:: Input data

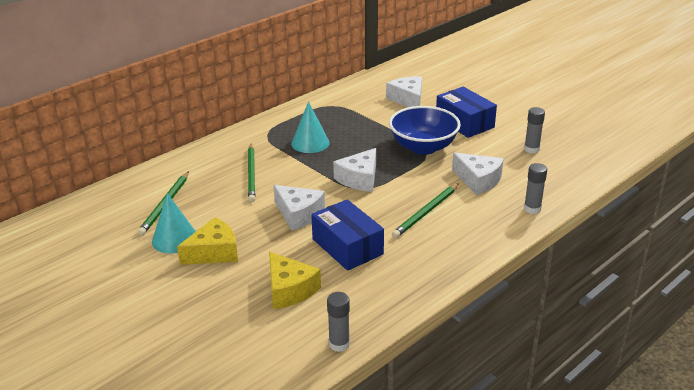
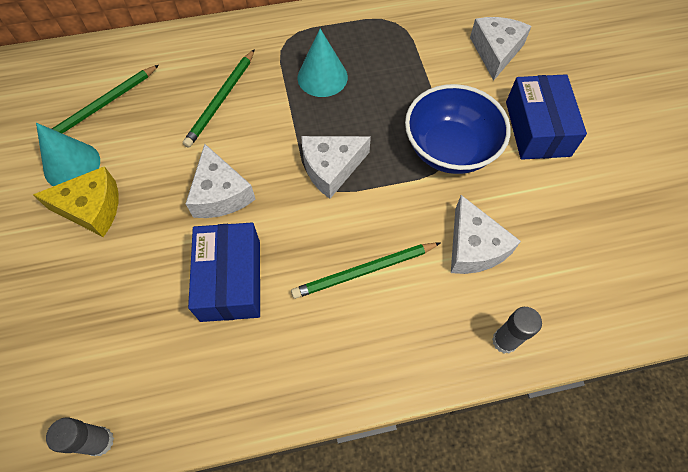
camera: 30 degrees right, 30 degrees up
(289, 290) = (118, 316): yellow cheese -> none
(531, 149) = (591, 224): grey glue stick -> none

::::

● What is required:
Report all lines of the material that contain the word "none".

● Solution to this task:
(289, 290) = (118, 316): yellow cheese -> none
(531, 149) = (591, 224): grey glue stick -> none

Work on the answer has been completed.